Supplied records section start
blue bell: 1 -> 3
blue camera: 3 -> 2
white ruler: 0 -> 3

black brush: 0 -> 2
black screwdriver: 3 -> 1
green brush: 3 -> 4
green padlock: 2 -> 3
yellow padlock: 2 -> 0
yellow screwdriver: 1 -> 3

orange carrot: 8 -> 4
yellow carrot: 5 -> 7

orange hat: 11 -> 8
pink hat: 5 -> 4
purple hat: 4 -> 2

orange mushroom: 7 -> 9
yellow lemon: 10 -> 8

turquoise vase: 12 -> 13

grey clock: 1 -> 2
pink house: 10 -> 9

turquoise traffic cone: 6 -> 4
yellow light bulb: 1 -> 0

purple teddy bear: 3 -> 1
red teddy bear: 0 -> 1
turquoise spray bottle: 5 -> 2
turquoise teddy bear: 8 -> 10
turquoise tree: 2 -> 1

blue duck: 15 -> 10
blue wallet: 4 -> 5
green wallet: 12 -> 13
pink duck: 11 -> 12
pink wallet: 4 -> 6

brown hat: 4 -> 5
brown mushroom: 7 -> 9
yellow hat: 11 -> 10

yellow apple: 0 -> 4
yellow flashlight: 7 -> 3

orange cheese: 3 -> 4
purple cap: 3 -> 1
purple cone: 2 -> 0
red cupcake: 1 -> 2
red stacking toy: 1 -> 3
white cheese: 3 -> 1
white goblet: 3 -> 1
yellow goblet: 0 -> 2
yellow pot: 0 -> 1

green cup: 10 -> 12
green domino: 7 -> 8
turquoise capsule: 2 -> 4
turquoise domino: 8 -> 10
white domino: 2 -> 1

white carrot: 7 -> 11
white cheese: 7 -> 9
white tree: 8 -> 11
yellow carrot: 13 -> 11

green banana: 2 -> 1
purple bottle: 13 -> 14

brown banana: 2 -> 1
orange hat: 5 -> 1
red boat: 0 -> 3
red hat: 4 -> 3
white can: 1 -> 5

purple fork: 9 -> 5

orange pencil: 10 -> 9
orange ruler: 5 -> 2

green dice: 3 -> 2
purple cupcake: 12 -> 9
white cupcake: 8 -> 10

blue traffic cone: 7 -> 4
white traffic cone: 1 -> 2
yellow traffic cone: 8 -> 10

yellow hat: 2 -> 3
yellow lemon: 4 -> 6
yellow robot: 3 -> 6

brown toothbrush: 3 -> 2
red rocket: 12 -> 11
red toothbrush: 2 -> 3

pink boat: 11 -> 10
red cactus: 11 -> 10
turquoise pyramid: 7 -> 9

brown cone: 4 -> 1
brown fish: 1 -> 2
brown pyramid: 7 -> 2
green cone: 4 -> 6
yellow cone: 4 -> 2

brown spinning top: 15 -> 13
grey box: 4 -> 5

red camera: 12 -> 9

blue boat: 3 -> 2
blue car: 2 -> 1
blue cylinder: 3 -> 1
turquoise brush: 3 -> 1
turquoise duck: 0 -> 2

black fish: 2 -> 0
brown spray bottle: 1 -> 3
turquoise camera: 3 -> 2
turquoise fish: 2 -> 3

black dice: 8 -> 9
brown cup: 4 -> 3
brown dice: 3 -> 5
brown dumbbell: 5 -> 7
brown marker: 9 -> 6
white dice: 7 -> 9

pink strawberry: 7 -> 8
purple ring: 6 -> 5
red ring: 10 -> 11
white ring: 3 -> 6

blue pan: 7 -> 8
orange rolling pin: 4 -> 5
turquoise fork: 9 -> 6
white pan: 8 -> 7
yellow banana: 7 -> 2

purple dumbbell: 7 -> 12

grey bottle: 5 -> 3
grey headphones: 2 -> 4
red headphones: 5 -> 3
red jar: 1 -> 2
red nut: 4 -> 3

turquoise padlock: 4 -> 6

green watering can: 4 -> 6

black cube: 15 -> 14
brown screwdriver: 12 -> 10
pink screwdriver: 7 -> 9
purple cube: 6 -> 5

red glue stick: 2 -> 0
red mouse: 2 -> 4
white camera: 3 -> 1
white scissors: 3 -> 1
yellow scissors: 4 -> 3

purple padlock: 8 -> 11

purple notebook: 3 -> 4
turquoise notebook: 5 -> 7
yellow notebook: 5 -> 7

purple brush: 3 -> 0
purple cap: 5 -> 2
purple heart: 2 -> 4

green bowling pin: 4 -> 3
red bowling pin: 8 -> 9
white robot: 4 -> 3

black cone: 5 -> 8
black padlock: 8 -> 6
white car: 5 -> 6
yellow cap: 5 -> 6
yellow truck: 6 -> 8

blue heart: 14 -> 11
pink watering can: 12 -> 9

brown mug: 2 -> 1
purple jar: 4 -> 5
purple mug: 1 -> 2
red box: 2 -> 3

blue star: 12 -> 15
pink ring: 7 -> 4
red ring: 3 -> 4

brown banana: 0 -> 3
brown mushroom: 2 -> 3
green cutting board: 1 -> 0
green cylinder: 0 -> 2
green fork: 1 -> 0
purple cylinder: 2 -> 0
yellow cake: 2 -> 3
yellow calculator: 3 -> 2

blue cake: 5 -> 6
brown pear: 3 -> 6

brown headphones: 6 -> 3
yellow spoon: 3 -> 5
Supplied records section end
**Exercise directions:**
The required result is a verbatim copy of all the entries.

**Solution:**
blue bell: 1 -> 3
blue camera: 3 -> 2
white ruler: 0 -> 3

black brush: 0 -> 2
black screwdriver: 3 -> 1
green brush: 3 -> 4
green padlock: 2 -> 3
yellow padlock: 2 -> 0
yellow screwdriver: 1 -> 3

orange carrot: 8 -> 4
yellow carrot: 5 -> 7

orange hat: 11 -> 8
pink hat: 5 -> 4
purple hat: 4 -> 2

orange mushroom: 7 -> 9
yellow lemon: 10 -> 8

turquoise vase: 12 -> 13

grey clock: 1 -> 2
pink house: 10 -> 9

turquoise traffic cone: 6 -> 4
yellow light bulb: 1 -> 0

purple teddy bear: 3 -> 1
red teddy bear: 0 -> 1
turquoise spray bottle: 5 -> 2
turquoise teddy bear: 8 -> 10
turquoise tree: 2 -> 1

blue duck: 15 -> 10
blue wallet: 4 -> 5
green wallet: 12 -> 13
pink duck: 11 -> 12
pink wallet: 4 -> 6

brown hat: 4 -> 5
brown mushroom: 7 -> 9
yellow hat: 11 -> 10

yellow apple: 0 -> 4
yellow flashlight: 7 -> 3

orange cheese: 3 -> 4
purple cap: 3 -> 1
purple cone: 2 -> 0
red cupcake: 1 -> 2
red stacking toy: 1 -> 3
white cheese: 3 -> 1
white goblet: 3 -> 1
yellow goblet: 0 -> 2
yellow pot: 0 -> 1

green cup: 10 -> 12
green domino: 7 -> 8
turquoise capsule: 2 -> 4
turquoise domino: 8 -> 10
white domino: 2 -> 1

white carrot: 7 -> 11
white cheese: 7 -> 9
white tree: 8 -> 11
yellow carrot: 13 -> 11

green banana: 2 -> 1
purple bottle: 13 -> 14

brown banana: 2 -> 1
orange hat: 5 -> 1
red boat: 0 -> 3
red hat: 4 -> 3
white can: 1 -> 5

purple fork: 9 -> 5

orange pencil: 10 -> 9
orange ruler: 5 -> 2

green dice: 3 -> 2
purple cupcake: 12 -> 9
white cupcake: 8 -> 10

blue traffic cone: 7 -> 4
white traffic cone: 1 -> 2
yellow traffic cone: 8 -> 10

yellow hat: 2 -> 3
yellow lemon: 4 -> 6
yellow robot: 3 -> 6

brown toothbrush: 3 -> 2
red rocket: 12 -> 11
red toothbrush: 2 -> 3

pink boat: 11 -> 10
red cactus: 11 -> 10
turquoise pyramid: 7 -> 9

brown cone: 4 -> 1
brown fish: 1 -> 2
brown pyramid: 7 -> 2
green cone: 4 -> 6
yellow cone: 4 -> 2

brown spinning top: 15 -> 13
grey box: 4 -> 5

red camera: 12 -> 9

blue boat: 3 -> 2
blue car: 2 -> 1
blue cylinder: 3 -> 1
turquoise brush: 3 -> 1
turquoise duck: 0 -> 2

black fish: 2 -> 0
brown spray bottle: 1 -> 3
turquoise camera: 3 -> 2
turquoise fish: 2 -> 3

black dice: 8 -> 9
brown cup: 4 -> 3
brown dice: 3 -> 5
brown dumbbell: 5 -> 7
brown marker: 9 -> 6
white dice: 7 -> 9

pink strawberry: 7 -> 8
purple ring: 6 -> 5
red ring: 10 -> 11
white ring: 3 -> 6

blue pan: 7 -> 8
orange rolling pin: 4 -> 5
turquoise fork: 9 -> 6
white pan: 8 -> 7
yellow banana: 7 -> 2

purple dumbbell: 7 -> 12

grey bottle: 5 -> 3
grey headphones: 2 -> 4
red headphones: 5 -> 3
red jar: 1 -> 2
red nut: 4 -> 3

turquoise padlock: 4 -> 6

green watering can: 4 -> 6

black cube: 15 -> 14
brown screwdriver: 12 -> 10
pink screwdriver: 7 -> 9
purple cube: 6 -> 5

red glue stick: 2 -> 0
red mouse: 2 -> 4
white camera: 3 -> 1
white scissors: 3 -> 1
yellow scissors: 4 -> 3

purple padlock: 8 -> 11

purple notebook: 3 -> 4
turquoise notebook: 5 -> 7
yellow notebook: 5 -> 7

purple brush: 3 -> 0
purple cap: 5 -> 2
purple heart: 2 -> 4

green bowling pin: 4 -> 3
red bowling pin: 8 -> 9
white robot: 4 -> 3

black cone: 5 -> 8
black padlock: 8 -> 6
white car: 5 -> 6
yellow cap: 5 -> 6
yellow truck: 6 -> 8

blue heart: 14 -> 11
pink watering can: 12 -> 9

brown mug: 2 -> 1
purple jar: 4 -> 5
purple mug: 1 -> 2
red box: 2 -> 3

blue star: 12 -> 15
pink ring: 7 -> 4
red ring: 3 -> 4

brown banana: 0 -> 3
brown mushroom: 2 -> 3
green cutting board: 1 -> 0
green cylinder: 0 -> 2
green fork: 1 -> 0
purple cylinder: 2 -> 0
yellow cake: 2 -> 3
yellow calculator: 3 -> 2

blue cake: 5 -> 6
brown pear: 3 -> 6

brown headphones: 6 -> 3
yellow spoon: 3 -> 5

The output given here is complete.